WRITTEN INSTRUCTION -> Print every line of text from the records below word for word, and leave out the pictures.

MATERIAL FOR THIS TASK ->
++++++

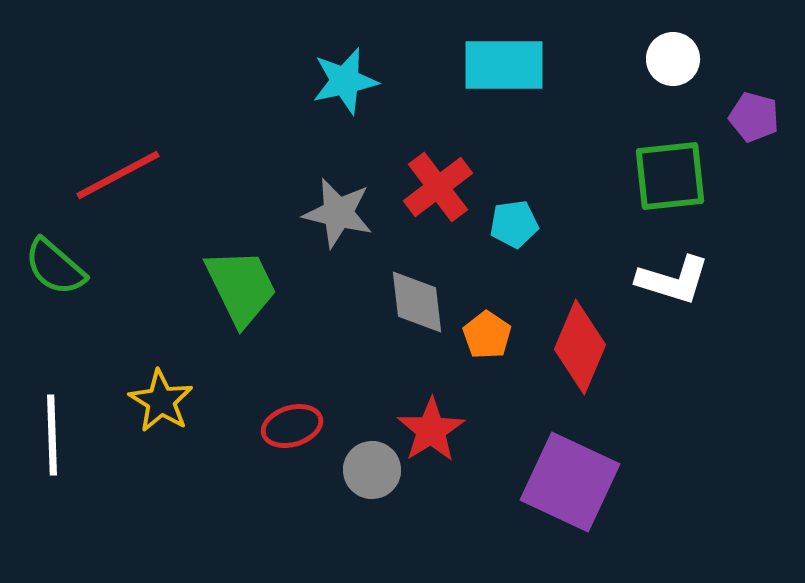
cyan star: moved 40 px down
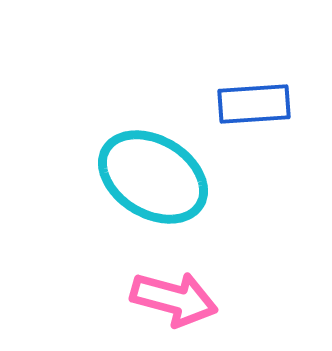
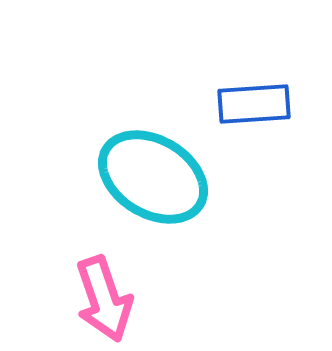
pink arrow: moved 70 px left; rotated 56 degrees clockwise
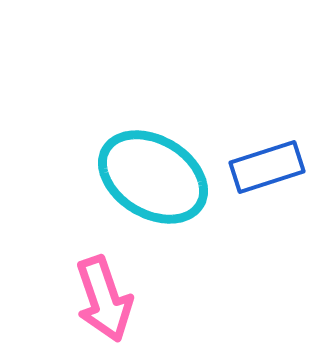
blue rectangle: moved 13 px right, 63 px down; rotated 14 degrees counterclockwise
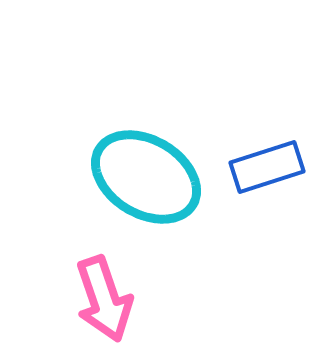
cyan ellipse: moved 7 px left
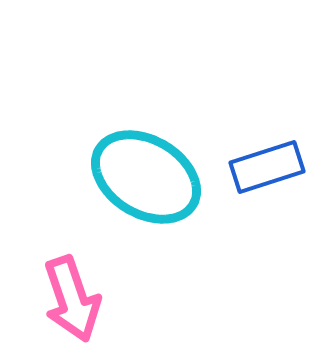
pink arrow: moved 32 px left
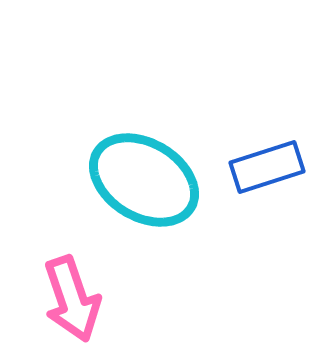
cyan ellipse: moved 2 px left, 3 px down
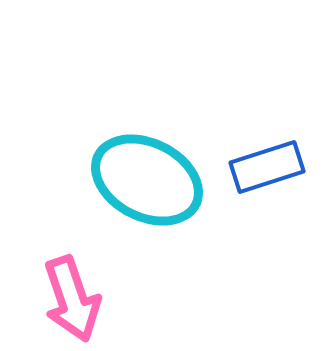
cyan ellipse: moved 3 px right; rotated 4 degrees counterclockwise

++++++

ANSWER TO THE EXERCISE ->
cyan star: moved 40 px down
pink arrow: moved 70 px left; rotated 56 degrees clockwise
blue rectangle: moved 13 px right, 63 px down; rotated 14 degrees counterclockwise
cyan ellipse: moved 7 px left
pink arrow: moved 32 px left
cyan ellipse: moved 2 px left, 3 px down
cyan ellipse: moved 3 px right; rotated 4 degrees counterclockwise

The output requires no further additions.